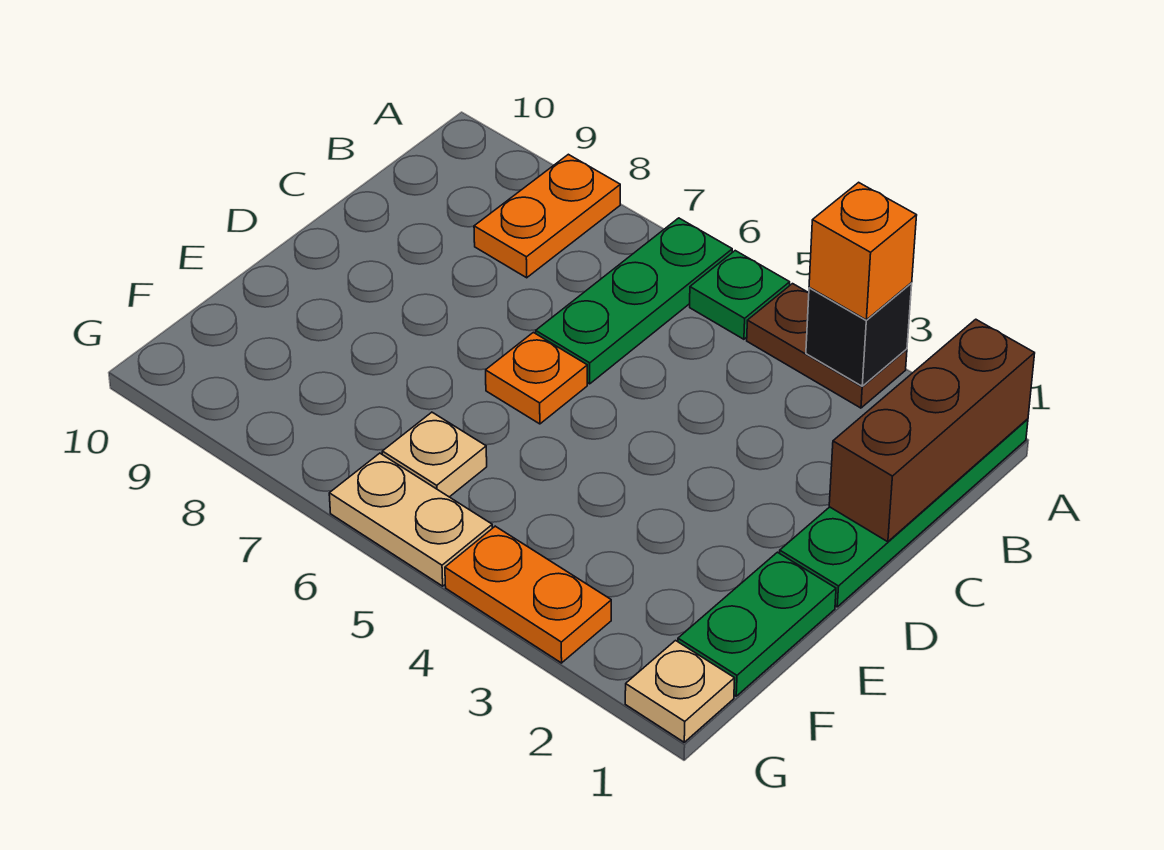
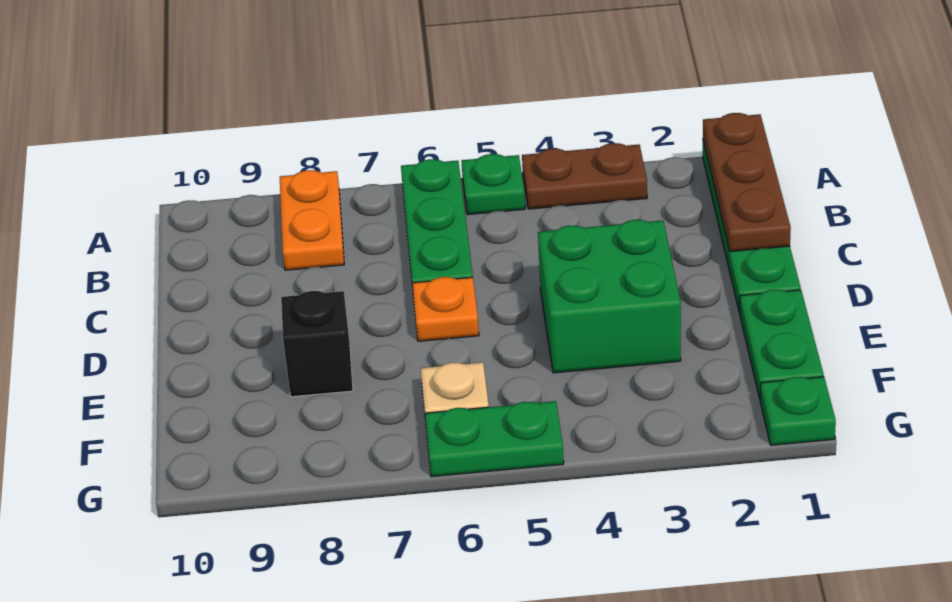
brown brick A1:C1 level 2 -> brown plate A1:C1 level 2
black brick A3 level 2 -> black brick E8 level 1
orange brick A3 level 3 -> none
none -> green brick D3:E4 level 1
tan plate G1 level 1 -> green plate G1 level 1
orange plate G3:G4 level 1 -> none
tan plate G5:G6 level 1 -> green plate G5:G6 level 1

> _Assignment_
Nothing but the lines from the one containing "tan plate G1" to the last line of the listing above belongs in the answer; restate each word for word.

> _Answer space_
tan plate G1 level 1 -> green plate G1 level 1
orange plate G3:G4 level 1 -> none
tan plate G5:G6 level 1 -> green plate G5:G6 level 1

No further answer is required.